**How to complete this task**
Using the listing below, select the lines with the word "cyan" and copy them.

**Data excerpts**
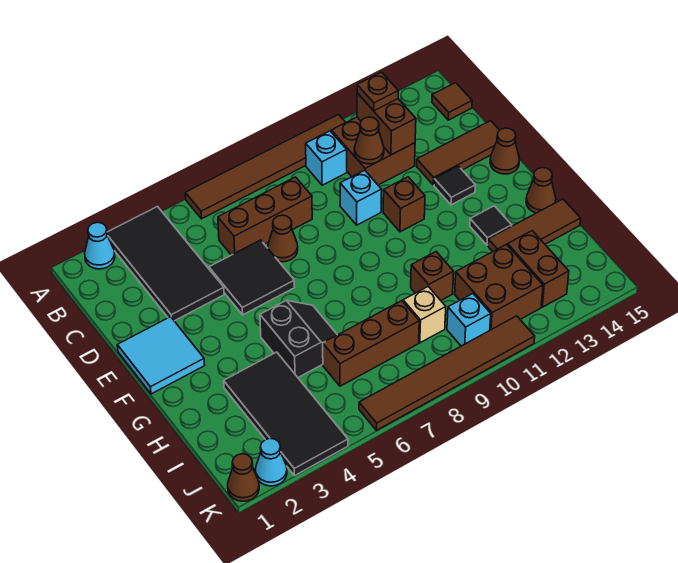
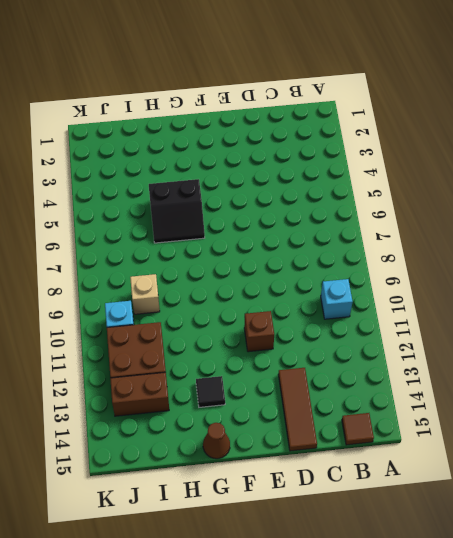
none -> cyan cone A2 level 1
none -> black tile A3:D4 level 1
none -> brown tile A6:A11 level 1
none -> brown brick B11:C12 level 1

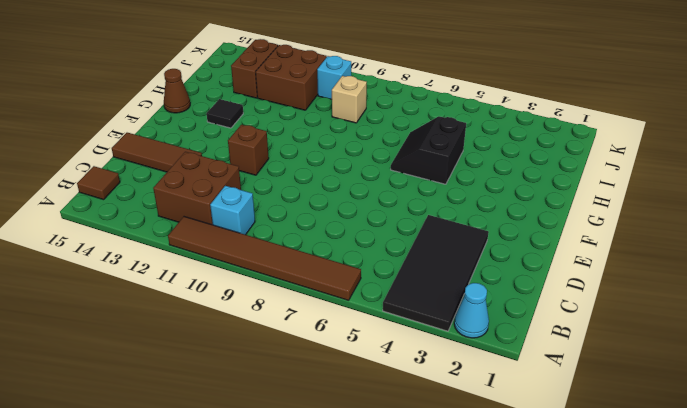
none -> brown brick C6:C8 level 1
none -> black tile D5:E6 level 1
none -> brown cone D7 level 1
none -> cyan brick D10 level 1

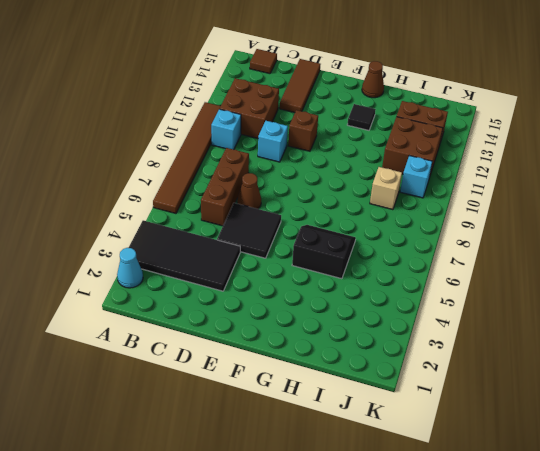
none -> cyan tile E1:F2 level 1
none -> black tile E13 level 1
none -> brown cone E15 level 1
none -> black tile H3:K4 level 1

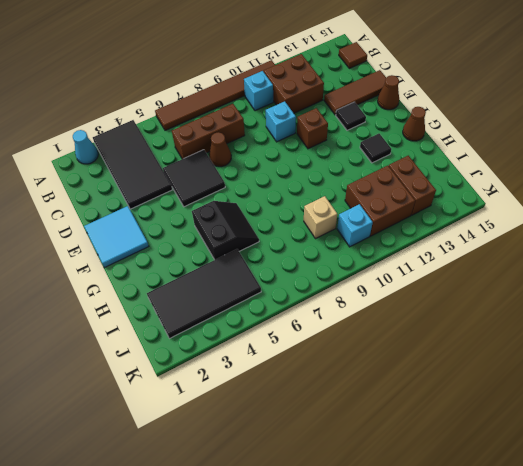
black tile I2:J5 level 1 -> black tile H3:K4 level 1
none -> brown brick H10 level 1
none -> brown tile H13:H15 level 1
none -> brown brick I6:I8 level 1
none -> brown cone K1 level 1

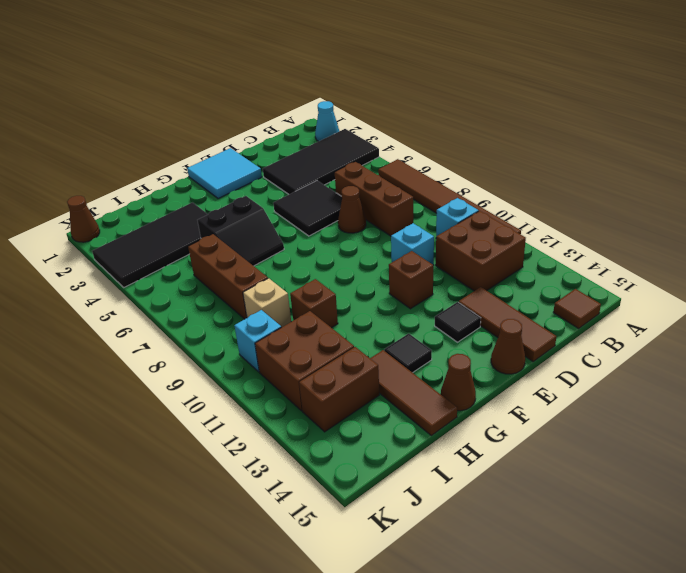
none -> cyan cone K2 level 1
none -> brown tile K6:K11 level 1
none -> brown brick B12:C12 level 2
none -> brown cone C11 level 2

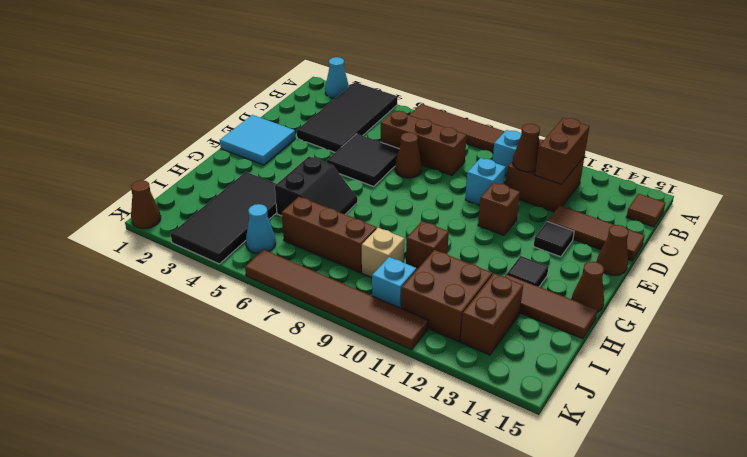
cyan cone J5 level 1 -> cyan cone K2 level 1
none -> brown plate B12 level 3

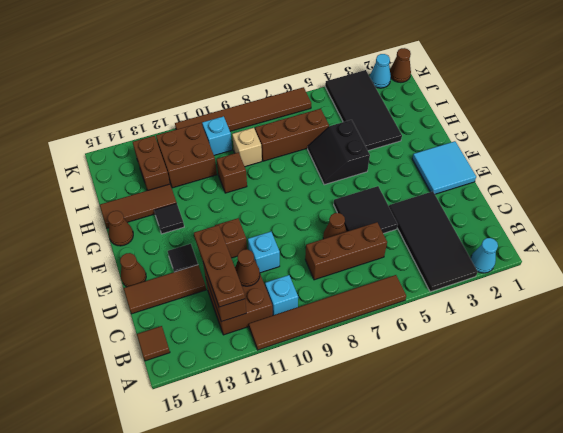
brown plate B12:D12 level 3 -> brown plate B12 level 3

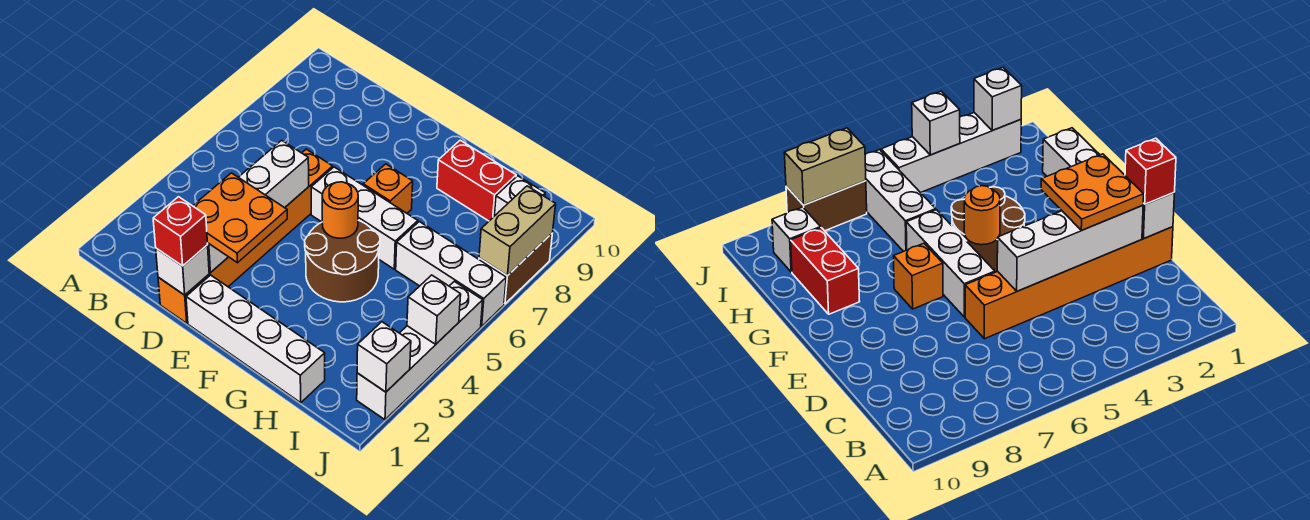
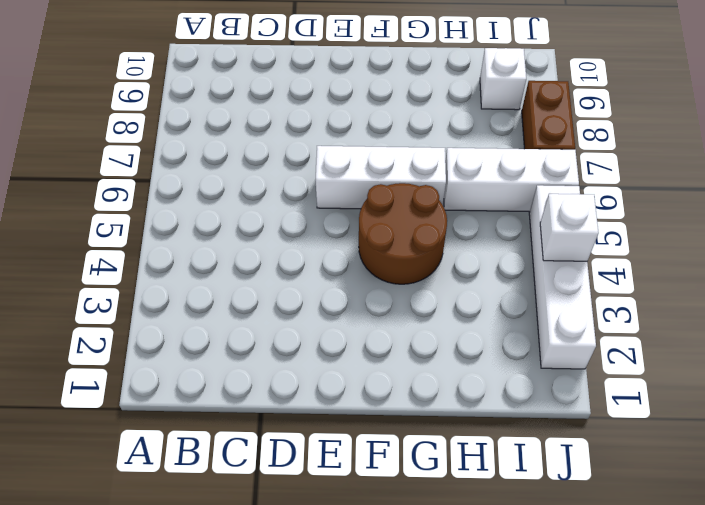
none -> orange brick D1:D6 level 1
none -> white brick E1:H1 level 1
none -> orange brick F7 level 1

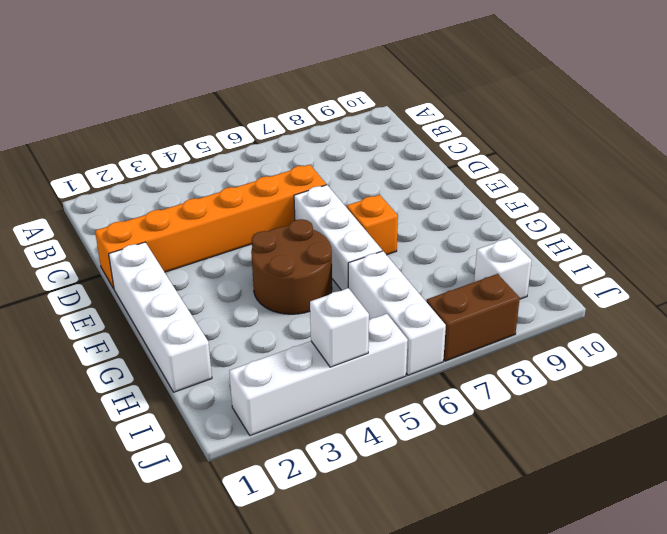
none -> red brick G9:H9 level 1
none -> white brick D1 level 2
none -> white brick D2:D5 level 2

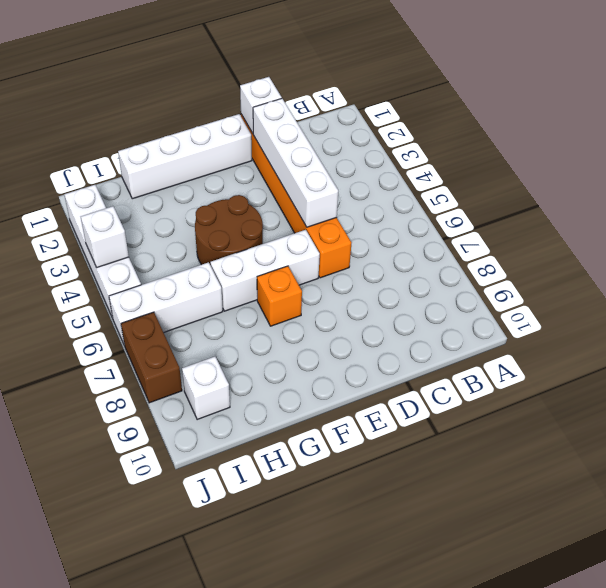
none -> red brick G9:H9 level 1
none -> orange round brick F5 level 2
none -> white brick J2 level 2

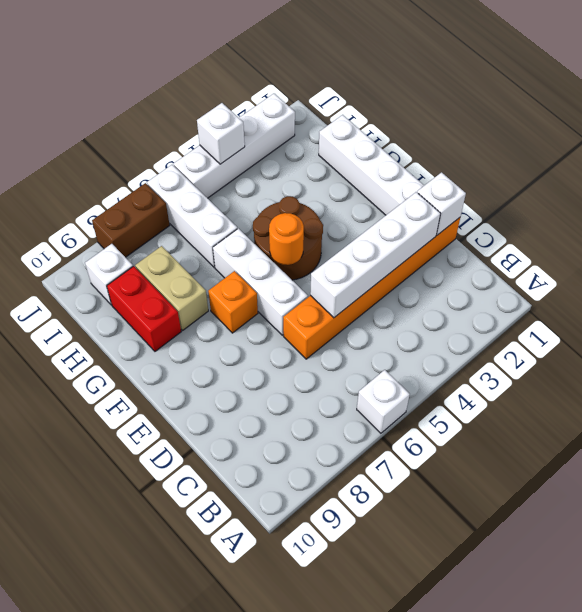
white brick A6 level 1 -> white brick J2 level 2
tan brick G8:H8 level 1 -> tan brick J7:J8 level 2
none -> red brick D1 level 3
none -> orange plate D2:E3 level 3

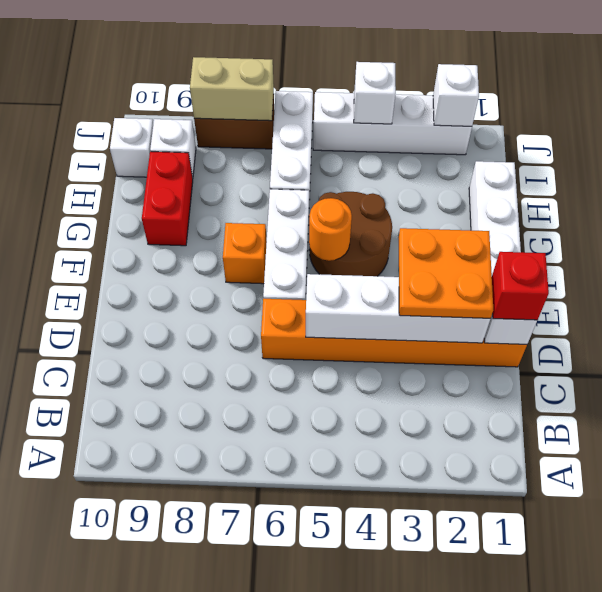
white brick I10 level 1 -> none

**Exercise response**
none -> cyan cone A2 level 1
none -> cyan brick D10 level 1
none -> cyan tile E1:F2 level 1
none -> cyan cone K2 level 1
cyan cone J5 level 1 -> cyan cone K2 level 1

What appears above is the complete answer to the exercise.